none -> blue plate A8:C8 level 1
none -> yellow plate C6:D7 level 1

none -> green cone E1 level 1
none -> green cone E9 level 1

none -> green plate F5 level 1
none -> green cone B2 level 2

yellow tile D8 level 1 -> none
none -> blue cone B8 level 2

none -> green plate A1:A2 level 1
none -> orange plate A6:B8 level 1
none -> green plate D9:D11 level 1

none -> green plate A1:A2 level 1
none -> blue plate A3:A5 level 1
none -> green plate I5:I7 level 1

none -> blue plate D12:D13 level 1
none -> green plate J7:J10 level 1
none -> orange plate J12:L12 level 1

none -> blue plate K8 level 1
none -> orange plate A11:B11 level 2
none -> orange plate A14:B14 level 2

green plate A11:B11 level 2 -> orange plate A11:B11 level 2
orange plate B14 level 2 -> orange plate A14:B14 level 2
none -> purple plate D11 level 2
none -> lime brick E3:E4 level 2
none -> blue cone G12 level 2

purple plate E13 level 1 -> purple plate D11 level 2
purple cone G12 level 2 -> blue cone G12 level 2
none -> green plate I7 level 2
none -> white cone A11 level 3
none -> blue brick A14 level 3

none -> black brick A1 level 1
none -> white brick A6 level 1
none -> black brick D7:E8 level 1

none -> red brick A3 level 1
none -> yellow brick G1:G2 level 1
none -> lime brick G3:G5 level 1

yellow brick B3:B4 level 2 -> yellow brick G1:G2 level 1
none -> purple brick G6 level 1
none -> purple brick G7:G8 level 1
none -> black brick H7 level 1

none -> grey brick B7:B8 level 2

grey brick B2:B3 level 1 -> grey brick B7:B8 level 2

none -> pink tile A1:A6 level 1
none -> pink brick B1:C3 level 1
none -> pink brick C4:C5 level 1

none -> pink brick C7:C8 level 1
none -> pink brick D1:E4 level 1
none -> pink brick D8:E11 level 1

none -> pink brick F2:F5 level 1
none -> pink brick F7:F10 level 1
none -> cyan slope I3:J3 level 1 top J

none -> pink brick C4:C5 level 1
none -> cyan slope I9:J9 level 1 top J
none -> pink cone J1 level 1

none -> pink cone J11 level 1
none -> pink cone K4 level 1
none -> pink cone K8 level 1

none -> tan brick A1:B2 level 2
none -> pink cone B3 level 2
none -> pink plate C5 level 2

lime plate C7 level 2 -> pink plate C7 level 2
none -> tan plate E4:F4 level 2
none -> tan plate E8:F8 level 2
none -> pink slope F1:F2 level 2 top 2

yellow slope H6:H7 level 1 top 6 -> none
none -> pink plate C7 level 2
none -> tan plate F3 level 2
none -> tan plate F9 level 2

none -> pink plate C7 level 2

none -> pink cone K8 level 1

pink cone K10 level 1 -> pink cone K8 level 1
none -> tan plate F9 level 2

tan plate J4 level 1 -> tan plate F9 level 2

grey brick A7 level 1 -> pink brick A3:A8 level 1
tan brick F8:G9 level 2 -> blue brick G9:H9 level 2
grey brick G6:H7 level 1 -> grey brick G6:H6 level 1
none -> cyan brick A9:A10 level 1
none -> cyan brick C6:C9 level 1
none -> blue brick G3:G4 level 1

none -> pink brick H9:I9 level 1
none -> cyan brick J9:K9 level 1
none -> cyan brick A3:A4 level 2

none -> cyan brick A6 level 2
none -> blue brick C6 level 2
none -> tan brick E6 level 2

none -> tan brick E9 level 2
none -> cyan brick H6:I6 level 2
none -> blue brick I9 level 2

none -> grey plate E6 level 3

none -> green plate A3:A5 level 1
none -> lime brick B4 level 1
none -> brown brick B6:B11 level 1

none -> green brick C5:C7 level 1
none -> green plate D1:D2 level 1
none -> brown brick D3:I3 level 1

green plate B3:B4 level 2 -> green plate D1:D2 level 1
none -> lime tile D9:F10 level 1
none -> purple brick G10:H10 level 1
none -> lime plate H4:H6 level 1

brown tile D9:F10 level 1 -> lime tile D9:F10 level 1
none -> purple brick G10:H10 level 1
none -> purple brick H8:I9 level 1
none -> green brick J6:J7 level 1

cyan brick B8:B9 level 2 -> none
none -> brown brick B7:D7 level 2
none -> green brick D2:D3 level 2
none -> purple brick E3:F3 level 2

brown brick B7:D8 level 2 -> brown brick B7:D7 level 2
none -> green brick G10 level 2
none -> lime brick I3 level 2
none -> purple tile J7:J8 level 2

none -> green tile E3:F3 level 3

(HOW TO COMPLETE THIS TASK) The required response is a complete, exact copy of the records.

(SOLVED EXERCISE)
none -> blue plate A8:C8 level 1
none -> yellow plate C6:D7 level 1

none -> green cone E1 level 1
none -> green cone E9 level 1

none -> green plate F5 level 1
none -> green cone B2 level 2

yellow tile D8 level 1 -> none
none -> blue cone B8 level 2

none -> green plate A1:A2 level 1
none -> orange plate A6:B8 level 1
none -> green plate D9:D11 level 1

none -> green plate A1:A2 level 1
none -> blue plate A3:A5 level 1
none -> green plate I5:I7 level 1

none -> blue plate D12:D13 level 1
none -> green plate J7:J10 level 1
none -> orange plate J12:L12 level 1

none -> blue plate K8 level 1
none -> orange plate A11:B11 level 2
none -> orange plate A14:B14 level 2

green plate A11:B11 level 2 -> orange plate A11:B11 level 2
orange plate B14 level 2 -> orange plate A14:B14 level 2
none -> purple plate D11 level 2
none -> lime brick E3:E4 level 2
none -> blue cone G12 level 2

purple plate E13 level 1 -> purple plate D11 level 2
purple cone G12 level 2 -> blue cone G12 level 2
none -> green plate I7 level 2
none -> white cone A11 level 3
none -> blue brick A14 level 3

none -> black brick A1 level 1
none -> white brick A6 level 1
none -> black brick D7:E8 level 1

none -> red brick A3 level 1
none -> yellow brick G1:G2 level 1
none -> lime brick G3:G5 level 1

yellow brick B3:B4 level 2 -> yellow brick G1:G2 level 1
none -> purple brick G6 level 1
none -> purple brick G7:G8 level 1
none -> black brick H7 level 1

none -> grey brick B7:B8 level 2

grey brick B2:B3 level 1 -> grey brick B7:B8 level 2

none -> pink tile A1:A6 level 1
none -> pink brick B1:C3 level 1
none -> pink brick C4:C5 level 1

none -> pink brick C7:C8 level 1
none -> pink brick D1:E4 level 1
none -> pink brick D8:E11 level 1

none -> pink brick F2:F5 level 1
none -> pink brick F7:F10 level 1
none -> cyan slope I3:J3 level 1 top J

none -> pink brick C4:C5 level 1
none -> cyan slope I9:J9 level 1 top J
none -> pink cone J1 level 1

none -> pink cone J11 level 1
none -> pink cone K4 level 1
none -> pink cone K8 level 1

none -> tan brick A1:B2 level 2
none -> pink cone B3 level 2
none -> pink plate C5 level 2

lime plate C7 level 2 -> pink plate C7 level 2
none -> tan plate E4:F4 level 2
none -> tan plate E8:F8 level 2
none -> pink slope F1:F2 level 2 top 2

yellow slope H6:H7 level 1 top 6 -> none
none -> pink plate C7 level 2
none -> tan plate F3 level 2
none -> tan plate F9 level 2

none -> pink plate C7 level 2

none -> pink cone K8 level 1

pink cone K10 level 1 -> pink cone K8 level 1
none -> tan plate F9 level 2

tan plate J4 level 1 -> tan plate F9 level 2

grey brick A7 level 1 -> pink brick A3:A8 level 1
tan brick F8:G9 level 2 -> blue brick G9:H9 level 2
grey brick G6:H7 level 1 -> grey brick G6:H6 level 1
none -> cyan brick A9:A10 level 1
none -> cyan brick C6:C9 level 1
none -> blue brick G3:G4 level 1

none -> pink brick H9:I9 level 1
none -> cyan brick J9:K9 level 1
none -> cyan brick A3:A4 level 2

none -> cyan brick A6 level 2
none -> blue brick C6 level 2
none -> tan brick E6 level 2

none -> tan brick E9 level 2
none -> cyan brick H6:I6 level 2
none -> blue brick I9 level 2

none -> grey plate E6 level 3

none -> green plate A3:A5 level 1
none -> lime brick B4 level 1
none -> brown brick B6:B11 level 1

none -> green brick C5:C7 level 1
none -> green plate D1:D2 level 1
none -> brown brick D3:I3 level 1

green plate B3:B4 level 2 -> green plate D1:D2 level 1
none -> lime tile D9:F10 level 1
none -> purple brick G10:H10 level 1
none -> lime plate H4:H6 level 1

brown tile D9:F10 level 1 -> lime tile D9:F10 level 1
none -> purple brick G10:H10 level 1
none -> purple brick H8:I9 level 1
none -> green brick J6:J7 level 1

cyan brick B8:B9 level 2 -> none
none -> brown brick B7:D7 level 2
none -> green brick D2:D3 level 2
none -> purple brick E3:F3 level 2

brown brick B7:D8 level 2 -> brown brick B7:D7 level 2
none -> green brick G10 level 2
none -> lime brick I3 level 2
none -> purple tile J7:J8 level 2

none -> green tile E3:F3 level 3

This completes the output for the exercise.